Dataset records

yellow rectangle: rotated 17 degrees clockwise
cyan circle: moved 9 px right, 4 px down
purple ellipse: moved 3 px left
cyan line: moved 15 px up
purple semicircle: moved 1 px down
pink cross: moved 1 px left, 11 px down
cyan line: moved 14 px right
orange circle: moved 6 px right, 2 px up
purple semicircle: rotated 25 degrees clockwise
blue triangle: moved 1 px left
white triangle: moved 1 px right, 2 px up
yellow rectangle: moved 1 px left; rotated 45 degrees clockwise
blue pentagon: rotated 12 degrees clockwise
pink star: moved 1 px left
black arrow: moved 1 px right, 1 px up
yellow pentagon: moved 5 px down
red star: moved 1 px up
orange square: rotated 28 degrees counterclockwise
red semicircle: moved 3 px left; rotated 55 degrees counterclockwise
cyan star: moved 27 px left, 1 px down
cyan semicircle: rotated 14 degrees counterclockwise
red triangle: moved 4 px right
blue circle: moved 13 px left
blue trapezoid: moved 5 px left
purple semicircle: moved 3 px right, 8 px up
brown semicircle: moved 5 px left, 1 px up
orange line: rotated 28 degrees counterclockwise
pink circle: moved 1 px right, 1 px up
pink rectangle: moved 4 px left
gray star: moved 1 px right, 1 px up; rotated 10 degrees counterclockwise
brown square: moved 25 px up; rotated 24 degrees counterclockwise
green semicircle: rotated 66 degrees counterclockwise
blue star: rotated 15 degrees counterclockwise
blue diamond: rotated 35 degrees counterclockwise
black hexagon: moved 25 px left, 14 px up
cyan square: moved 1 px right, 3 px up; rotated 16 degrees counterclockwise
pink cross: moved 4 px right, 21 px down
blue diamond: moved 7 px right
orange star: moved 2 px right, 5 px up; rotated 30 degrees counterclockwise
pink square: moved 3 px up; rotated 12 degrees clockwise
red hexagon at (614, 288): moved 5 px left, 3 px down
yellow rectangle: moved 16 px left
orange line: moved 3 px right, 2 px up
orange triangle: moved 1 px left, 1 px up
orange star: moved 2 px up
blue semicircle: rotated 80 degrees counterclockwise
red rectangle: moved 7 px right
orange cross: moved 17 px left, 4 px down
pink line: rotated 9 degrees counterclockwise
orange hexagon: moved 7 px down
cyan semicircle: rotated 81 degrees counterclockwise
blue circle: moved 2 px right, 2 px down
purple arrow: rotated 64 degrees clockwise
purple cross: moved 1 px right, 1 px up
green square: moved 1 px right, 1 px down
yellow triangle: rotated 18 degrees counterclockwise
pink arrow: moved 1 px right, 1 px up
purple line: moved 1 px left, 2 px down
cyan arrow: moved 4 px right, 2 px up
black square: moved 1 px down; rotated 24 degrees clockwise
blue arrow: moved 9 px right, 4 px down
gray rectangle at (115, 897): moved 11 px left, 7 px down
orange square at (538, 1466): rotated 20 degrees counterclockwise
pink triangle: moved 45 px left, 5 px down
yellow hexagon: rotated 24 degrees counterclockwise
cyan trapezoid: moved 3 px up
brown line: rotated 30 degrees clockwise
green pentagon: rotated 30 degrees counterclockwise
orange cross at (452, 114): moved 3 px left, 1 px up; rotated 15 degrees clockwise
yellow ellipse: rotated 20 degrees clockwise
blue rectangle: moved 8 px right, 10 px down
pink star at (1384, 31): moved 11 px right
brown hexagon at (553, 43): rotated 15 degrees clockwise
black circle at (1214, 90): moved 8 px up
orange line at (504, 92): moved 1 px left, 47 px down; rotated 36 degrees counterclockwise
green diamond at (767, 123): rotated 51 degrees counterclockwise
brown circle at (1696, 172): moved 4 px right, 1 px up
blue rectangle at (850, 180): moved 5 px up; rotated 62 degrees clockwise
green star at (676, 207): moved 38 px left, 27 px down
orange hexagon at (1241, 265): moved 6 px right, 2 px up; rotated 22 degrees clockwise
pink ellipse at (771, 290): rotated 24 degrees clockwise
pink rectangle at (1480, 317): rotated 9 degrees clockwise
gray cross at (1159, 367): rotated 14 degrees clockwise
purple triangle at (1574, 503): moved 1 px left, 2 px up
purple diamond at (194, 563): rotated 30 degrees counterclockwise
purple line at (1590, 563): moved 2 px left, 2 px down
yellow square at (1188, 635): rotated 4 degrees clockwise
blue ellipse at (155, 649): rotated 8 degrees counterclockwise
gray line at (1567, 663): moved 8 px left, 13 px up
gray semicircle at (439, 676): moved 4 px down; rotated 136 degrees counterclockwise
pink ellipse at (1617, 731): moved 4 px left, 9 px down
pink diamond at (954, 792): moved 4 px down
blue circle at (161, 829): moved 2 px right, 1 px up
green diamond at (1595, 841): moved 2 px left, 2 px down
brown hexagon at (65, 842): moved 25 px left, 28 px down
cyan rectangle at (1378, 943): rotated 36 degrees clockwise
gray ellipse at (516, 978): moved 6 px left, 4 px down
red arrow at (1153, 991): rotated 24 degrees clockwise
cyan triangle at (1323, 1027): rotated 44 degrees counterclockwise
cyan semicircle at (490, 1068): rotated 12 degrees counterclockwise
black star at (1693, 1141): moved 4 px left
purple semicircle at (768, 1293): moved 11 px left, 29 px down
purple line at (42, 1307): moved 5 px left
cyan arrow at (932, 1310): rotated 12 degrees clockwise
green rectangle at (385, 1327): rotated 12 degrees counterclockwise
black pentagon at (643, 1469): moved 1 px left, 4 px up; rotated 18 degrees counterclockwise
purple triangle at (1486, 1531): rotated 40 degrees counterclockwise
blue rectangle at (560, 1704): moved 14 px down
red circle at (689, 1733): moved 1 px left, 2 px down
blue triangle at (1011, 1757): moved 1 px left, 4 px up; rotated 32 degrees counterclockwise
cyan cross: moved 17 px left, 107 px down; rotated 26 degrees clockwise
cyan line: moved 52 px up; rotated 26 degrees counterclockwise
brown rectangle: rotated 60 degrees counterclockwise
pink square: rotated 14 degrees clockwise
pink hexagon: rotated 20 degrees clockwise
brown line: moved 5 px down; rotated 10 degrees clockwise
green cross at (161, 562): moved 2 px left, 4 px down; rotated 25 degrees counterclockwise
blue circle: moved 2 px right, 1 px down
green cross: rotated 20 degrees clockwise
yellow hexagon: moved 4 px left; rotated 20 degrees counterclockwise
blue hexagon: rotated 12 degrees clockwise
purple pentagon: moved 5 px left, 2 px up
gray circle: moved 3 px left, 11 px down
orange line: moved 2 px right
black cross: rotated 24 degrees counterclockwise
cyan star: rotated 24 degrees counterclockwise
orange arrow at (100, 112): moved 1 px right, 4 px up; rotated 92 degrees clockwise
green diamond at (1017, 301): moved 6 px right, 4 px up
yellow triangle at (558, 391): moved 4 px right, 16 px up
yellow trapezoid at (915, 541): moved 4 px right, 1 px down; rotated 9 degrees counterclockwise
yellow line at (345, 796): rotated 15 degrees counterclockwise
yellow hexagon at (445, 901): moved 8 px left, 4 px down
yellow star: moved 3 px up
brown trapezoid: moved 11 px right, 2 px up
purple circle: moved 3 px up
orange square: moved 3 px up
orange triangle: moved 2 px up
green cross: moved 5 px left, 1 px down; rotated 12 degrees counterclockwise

• [What this task involves] Go through the records above and copy every line with the word "brown".

• [Problem solution]
brown semicircle: moved 5 px left, 1 px up
brown square: moved 25 px up; rotated 24 degrees counterclockwise
brown line: rotated 30 degrees clockwise
brown hexagon at (553, 43): rotated 15 degrees clockwise
brown circle at (1696, 172): moved 4 px right, 1 px up
brown hexagon at (65, 842): moved 25 px left, 28 px down
brown rectangle: rotated 60 degrees counterclockwise
brown line: moved 5 px down; rotated 10 degrees clockwise
brown trapezoid: moved 11 px right, 2 px up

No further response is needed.